(Extracted data entries)
/---

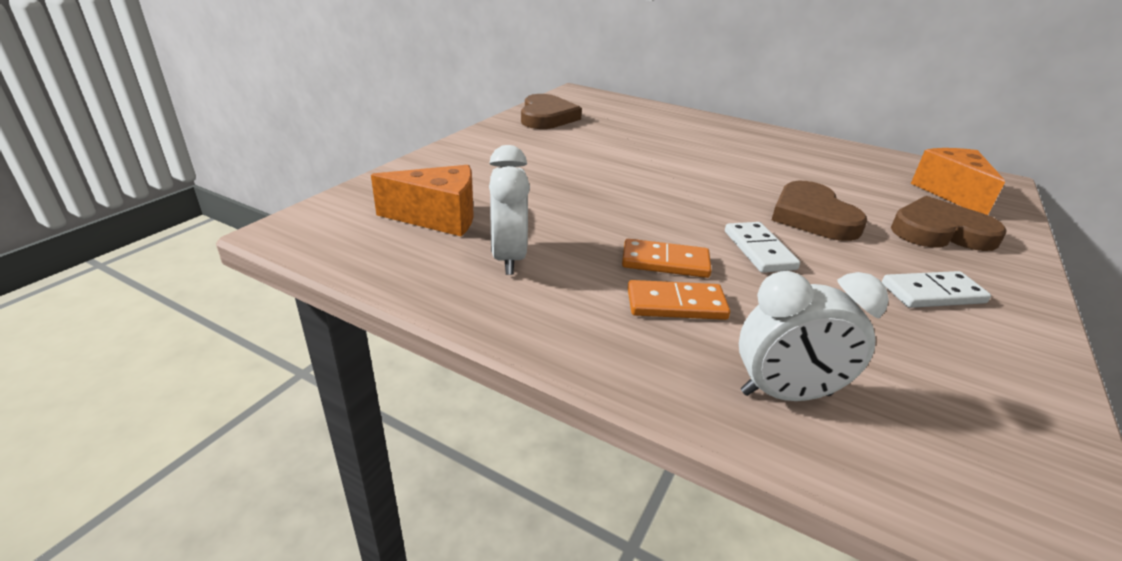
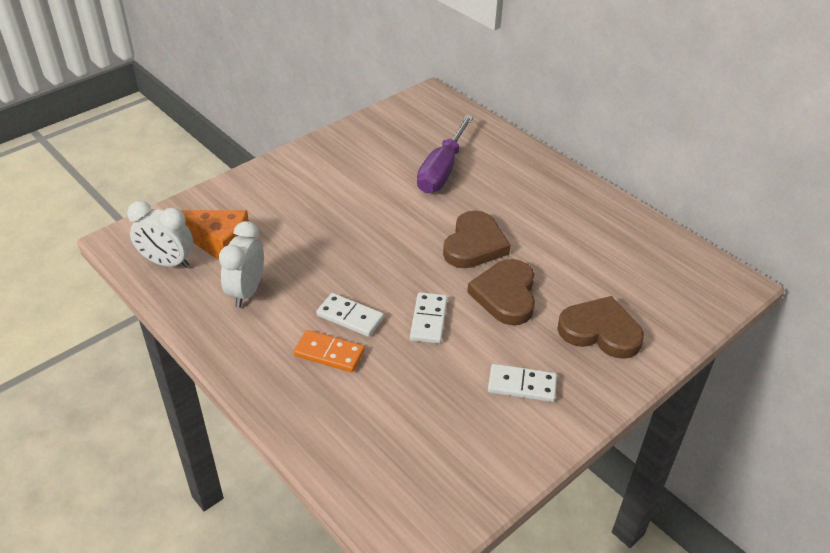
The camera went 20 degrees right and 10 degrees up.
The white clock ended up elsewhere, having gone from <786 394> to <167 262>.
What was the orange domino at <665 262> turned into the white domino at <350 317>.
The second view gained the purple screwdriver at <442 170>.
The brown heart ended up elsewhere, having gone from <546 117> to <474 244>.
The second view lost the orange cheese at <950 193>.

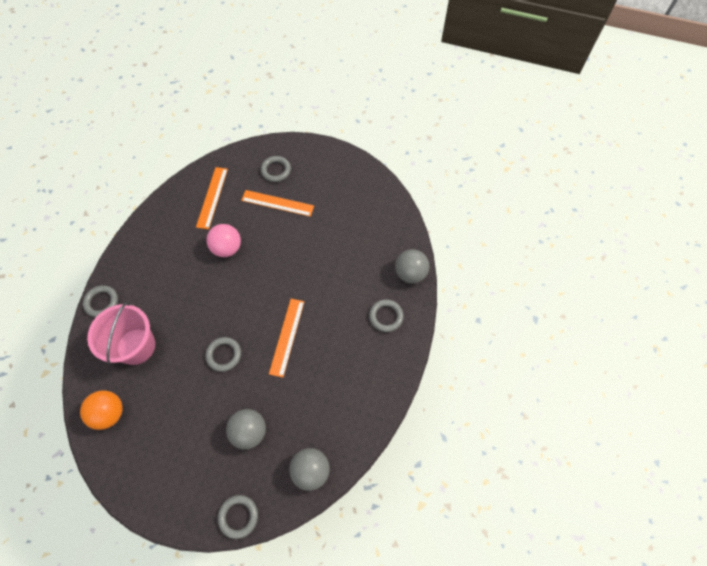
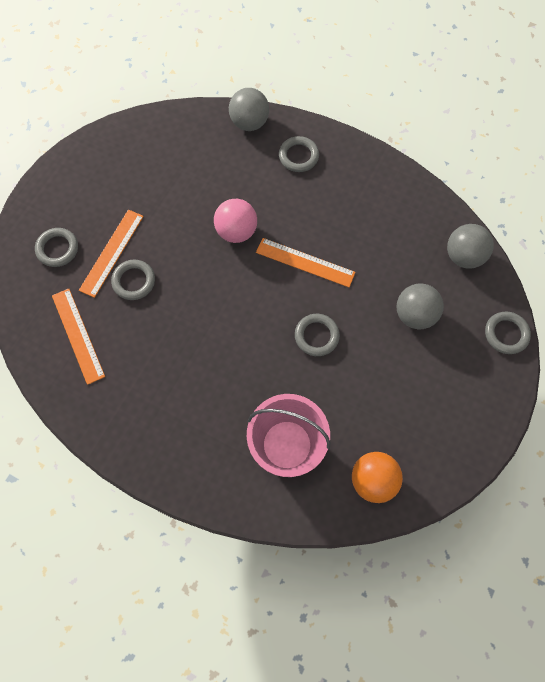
The camera went 80 degrees left and 5 degrees up.
The orange ruler at <212 197> ended up facing another way, 45 degrees clockwise from before.
The grey ring ended up elsewhere, having gone from <102 302> to <134 281>.
The pink ball ended up elsewhere, having gone from <227 248> to <236 231>.

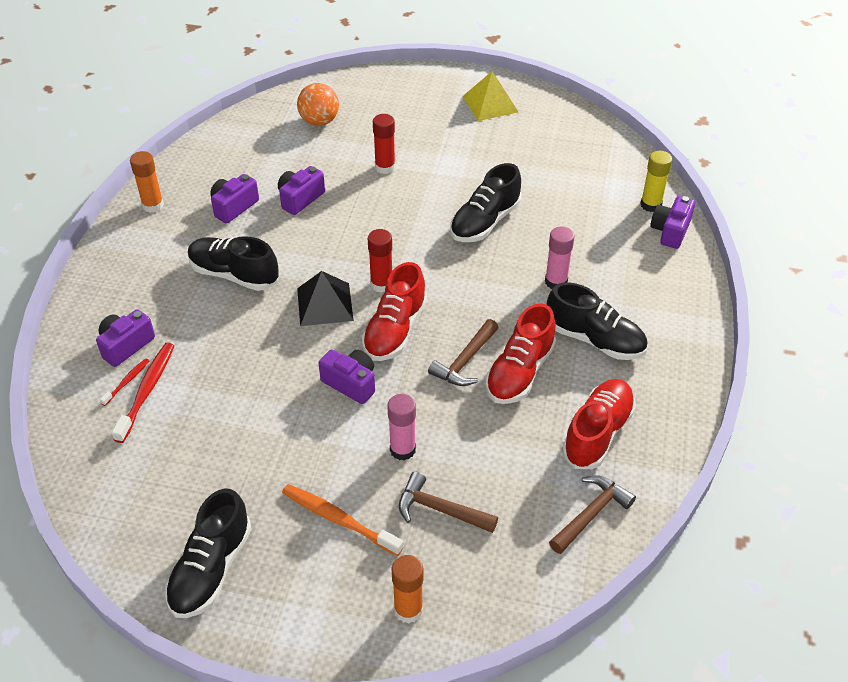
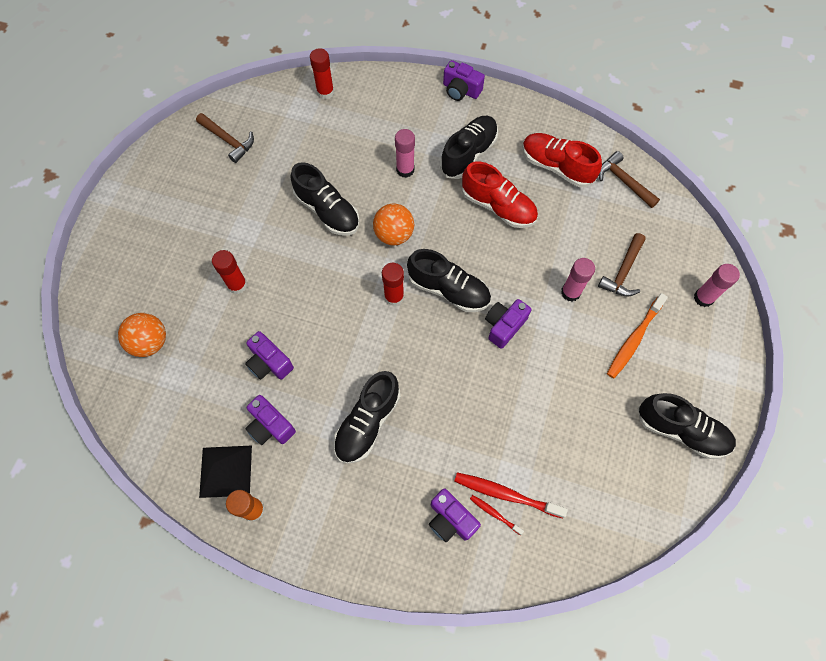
The camera went 85 degrees left and 20 degrees up.
The brown hammer ended up elsewhere, having gone from <465 361> to <228 140>.
The black pyramid ended up elsewhere, having gone from <324 304> to <225 471>.
What was the yellow glue stick at <651 205> turned into the red glue stick at <325 92>.
The second view gained the orange ball at <394 235>.
What was the red shoe at <395 330> turned into the black shoe at <448 290>.
The purple camera ended up elsewhere, having gone from <670 231> to <461 90>.
What was the orange glue stick at <408 610> turned into the pink glue stick at <703 298>.
The second view lost the yellow pyramid at <490 104>.

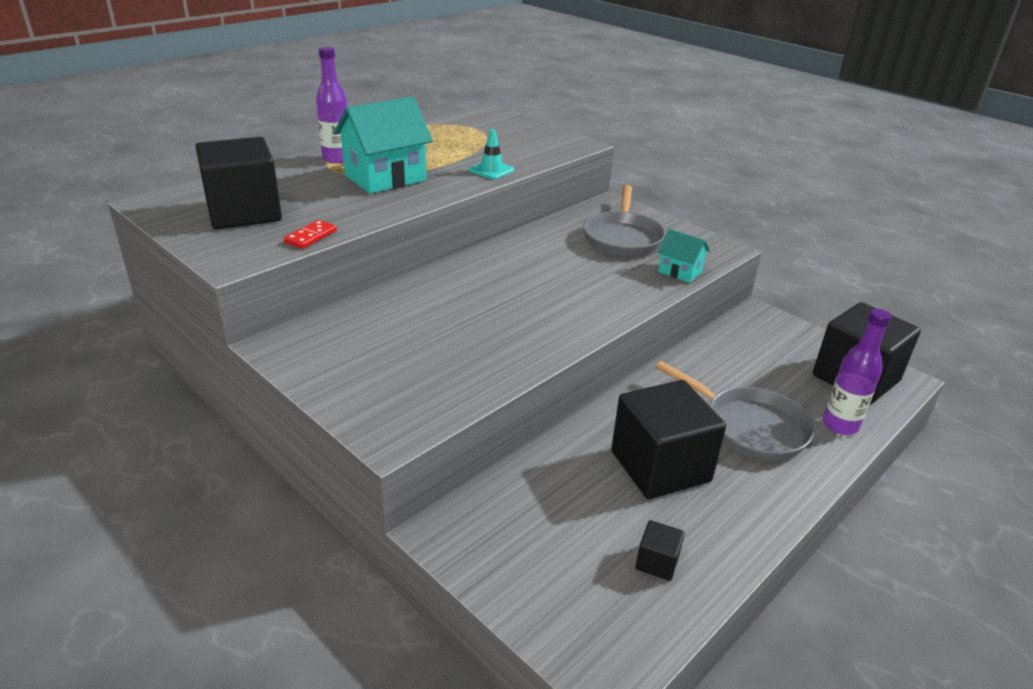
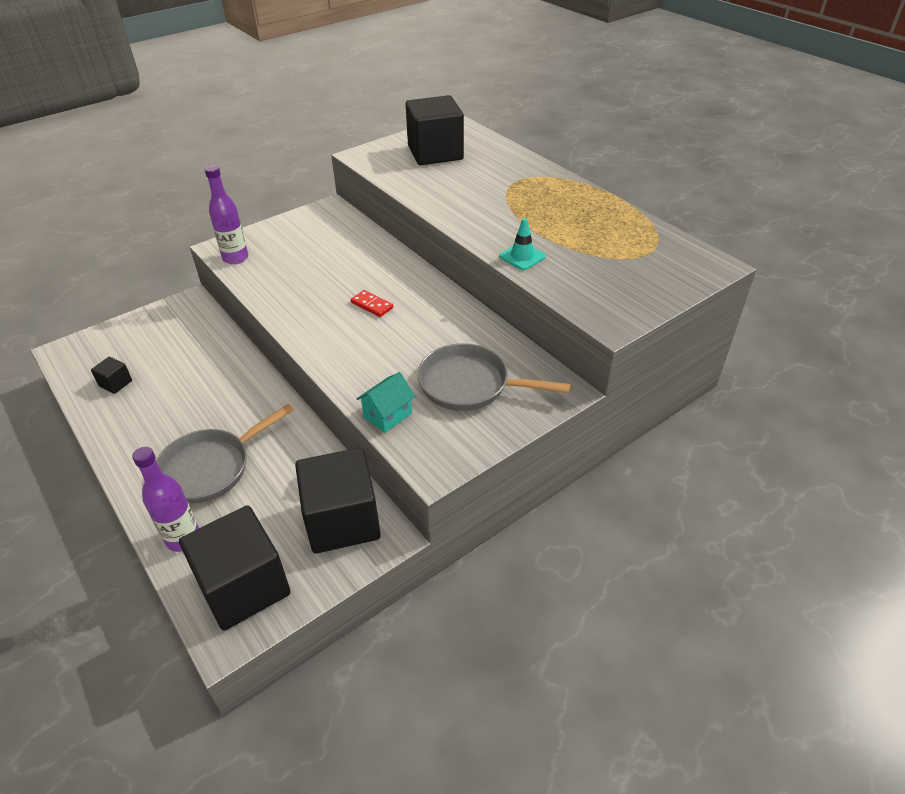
The camera went 100 degrees right and 10 degrees up.
The purple bottle ended up elsewhere, having gone from <337 159> to <235 258>.
The black cube ended up elsewhere, having gone from <660 466> to <342 520>.
The red domino ended up elsewhere, having gone from <311 236> to <372 305>.
The second view lost the turquoise house at <385 178>.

\---

= Your task =
If a line of the entries holds the word "camera", copy it out.

= Reply to the task =
The camera went 20 degrees right and 10 degrees up.
The camera went 80 degrees left and 5 degrees up.
The camera went 85 degrees left and 20 degrees up.
The purple camera ended up elsewhere, having gone from <670 231> to <461 90>.
The camera went 100 degrees right and 10 degrees up.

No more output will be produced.